-- begin Records for the task --

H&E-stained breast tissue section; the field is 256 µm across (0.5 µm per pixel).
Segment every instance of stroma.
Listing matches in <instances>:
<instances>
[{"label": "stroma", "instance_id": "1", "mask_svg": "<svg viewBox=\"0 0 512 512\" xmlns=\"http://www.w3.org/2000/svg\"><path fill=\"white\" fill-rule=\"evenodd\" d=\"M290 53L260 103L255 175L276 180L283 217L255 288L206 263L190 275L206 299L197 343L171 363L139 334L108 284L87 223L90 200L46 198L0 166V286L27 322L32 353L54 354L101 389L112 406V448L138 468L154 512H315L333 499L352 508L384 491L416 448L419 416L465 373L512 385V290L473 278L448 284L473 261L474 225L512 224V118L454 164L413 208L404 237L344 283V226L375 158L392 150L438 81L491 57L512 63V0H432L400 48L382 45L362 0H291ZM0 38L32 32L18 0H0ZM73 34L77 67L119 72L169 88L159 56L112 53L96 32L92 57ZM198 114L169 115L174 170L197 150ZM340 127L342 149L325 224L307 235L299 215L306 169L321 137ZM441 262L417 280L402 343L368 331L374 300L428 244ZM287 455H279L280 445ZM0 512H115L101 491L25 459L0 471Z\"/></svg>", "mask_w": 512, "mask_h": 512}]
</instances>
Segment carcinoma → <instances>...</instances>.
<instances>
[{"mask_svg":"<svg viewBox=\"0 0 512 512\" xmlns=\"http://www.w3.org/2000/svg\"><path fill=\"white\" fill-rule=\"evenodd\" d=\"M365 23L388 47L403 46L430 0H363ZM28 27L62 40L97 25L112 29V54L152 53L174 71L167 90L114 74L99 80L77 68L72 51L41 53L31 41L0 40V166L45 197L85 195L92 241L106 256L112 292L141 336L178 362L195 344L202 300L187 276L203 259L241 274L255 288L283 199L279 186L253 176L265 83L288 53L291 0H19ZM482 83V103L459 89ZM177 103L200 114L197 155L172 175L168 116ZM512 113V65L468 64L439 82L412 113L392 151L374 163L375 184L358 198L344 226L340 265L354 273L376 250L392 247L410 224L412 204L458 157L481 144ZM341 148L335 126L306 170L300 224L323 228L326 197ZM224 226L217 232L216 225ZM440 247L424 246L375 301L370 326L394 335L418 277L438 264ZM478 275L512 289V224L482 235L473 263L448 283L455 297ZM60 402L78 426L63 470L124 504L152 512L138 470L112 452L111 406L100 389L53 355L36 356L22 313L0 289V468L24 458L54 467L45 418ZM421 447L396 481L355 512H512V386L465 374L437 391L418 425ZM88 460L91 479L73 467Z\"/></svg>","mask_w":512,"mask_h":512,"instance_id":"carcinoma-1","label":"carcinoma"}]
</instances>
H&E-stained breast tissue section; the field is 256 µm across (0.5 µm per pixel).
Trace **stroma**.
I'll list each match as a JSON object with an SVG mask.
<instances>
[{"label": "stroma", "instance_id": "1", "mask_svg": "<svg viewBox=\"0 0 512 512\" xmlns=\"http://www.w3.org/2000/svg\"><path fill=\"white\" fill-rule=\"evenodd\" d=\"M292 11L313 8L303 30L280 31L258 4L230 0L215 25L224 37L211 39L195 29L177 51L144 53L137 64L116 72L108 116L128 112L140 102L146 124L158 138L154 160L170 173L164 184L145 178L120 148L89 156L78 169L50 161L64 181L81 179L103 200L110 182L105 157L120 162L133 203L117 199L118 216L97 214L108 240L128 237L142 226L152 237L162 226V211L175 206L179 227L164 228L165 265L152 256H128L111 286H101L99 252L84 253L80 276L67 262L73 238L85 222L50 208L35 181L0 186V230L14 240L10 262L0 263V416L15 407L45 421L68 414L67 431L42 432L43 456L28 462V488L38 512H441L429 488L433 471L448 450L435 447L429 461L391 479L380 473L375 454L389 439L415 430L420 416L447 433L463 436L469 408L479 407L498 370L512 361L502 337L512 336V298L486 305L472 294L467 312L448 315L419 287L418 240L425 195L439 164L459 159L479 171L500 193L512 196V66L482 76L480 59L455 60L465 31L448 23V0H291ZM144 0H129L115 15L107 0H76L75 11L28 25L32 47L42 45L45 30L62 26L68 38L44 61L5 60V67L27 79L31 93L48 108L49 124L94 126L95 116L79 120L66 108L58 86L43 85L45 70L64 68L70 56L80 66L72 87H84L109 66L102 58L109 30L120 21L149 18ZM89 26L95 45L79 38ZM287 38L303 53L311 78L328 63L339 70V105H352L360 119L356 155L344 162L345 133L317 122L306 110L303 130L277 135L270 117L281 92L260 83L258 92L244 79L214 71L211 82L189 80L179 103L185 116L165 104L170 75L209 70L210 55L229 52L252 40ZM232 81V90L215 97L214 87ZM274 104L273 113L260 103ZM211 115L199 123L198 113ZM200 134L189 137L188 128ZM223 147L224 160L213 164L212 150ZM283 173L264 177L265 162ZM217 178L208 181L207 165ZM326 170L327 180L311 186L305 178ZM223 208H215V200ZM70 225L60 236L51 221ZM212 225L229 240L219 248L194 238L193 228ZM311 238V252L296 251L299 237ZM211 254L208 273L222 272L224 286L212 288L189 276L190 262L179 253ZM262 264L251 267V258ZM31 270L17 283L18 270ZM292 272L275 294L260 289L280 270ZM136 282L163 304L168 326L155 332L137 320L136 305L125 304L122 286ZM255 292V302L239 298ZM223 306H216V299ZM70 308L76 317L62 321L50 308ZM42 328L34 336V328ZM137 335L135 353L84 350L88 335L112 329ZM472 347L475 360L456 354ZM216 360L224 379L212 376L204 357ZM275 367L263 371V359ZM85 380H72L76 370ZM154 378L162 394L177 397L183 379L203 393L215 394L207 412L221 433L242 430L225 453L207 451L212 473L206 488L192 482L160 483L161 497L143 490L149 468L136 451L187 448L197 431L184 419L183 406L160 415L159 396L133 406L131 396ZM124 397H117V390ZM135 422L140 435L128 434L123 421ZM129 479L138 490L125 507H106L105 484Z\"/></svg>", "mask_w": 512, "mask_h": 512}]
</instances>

-- end Records for the task --

## Exercise aim
From the records, copy every line that has the string "Segment" in it.

## Response to the task
Segment every instance of stroma.
Segment carcinoma → <instances>...</instances>.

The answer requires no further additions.